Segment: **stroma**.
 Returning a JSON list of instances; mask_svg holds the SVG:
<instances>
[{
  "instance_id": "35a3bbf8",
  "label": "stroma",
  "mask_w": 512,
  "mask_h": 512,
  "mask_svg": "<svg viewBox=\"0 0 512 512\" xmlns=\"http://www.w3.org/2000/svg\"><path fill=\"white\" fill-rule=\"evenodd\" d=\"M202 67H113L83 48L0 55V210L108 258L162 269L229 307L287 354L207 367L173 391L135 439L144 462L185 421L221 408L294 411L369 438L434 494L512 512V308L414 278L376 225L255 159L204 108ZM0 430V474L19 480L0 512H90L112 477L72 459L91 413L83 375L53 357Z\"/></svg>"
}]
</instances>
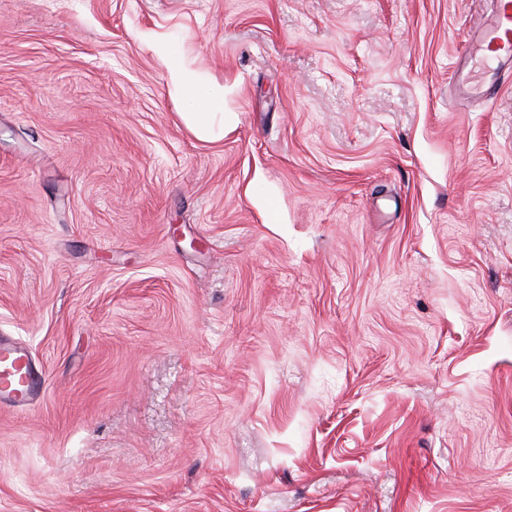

[WHAT TO PRODUCE] Make an exact copy of the data above, pictures excluded.

[THE COMPLETED TASK]
Segment: **stroma**.
 Returning a JSON list of instances; mask_svg holds the SVG:
<instances>
[{
  "instance_id": "35a3bbf8",
  "label": "stroma",
  "mask_w": 512,
  "mask_h": 512,
  "mask_svg": "<svg viewBox=\"0 0 512 512\" xmlns=\"http://www.w3.org/2000/svg\"><path fill=\"white\" fill-rule=\"evenodd\" d=\"M202 67H113L83 48L0 55V210L108 258L162 269L229 307L287 354L207 367L173 391L135 439L144 462L185 421L221 408L294 411L369 438L434 494L512 512V308L414 278L376 225L255 159L204 108ZM0 430V474L19 480L0 512H90L112 477L72 459L91 413L83 375L53 357Z\"/></svg>"
}]
</instances>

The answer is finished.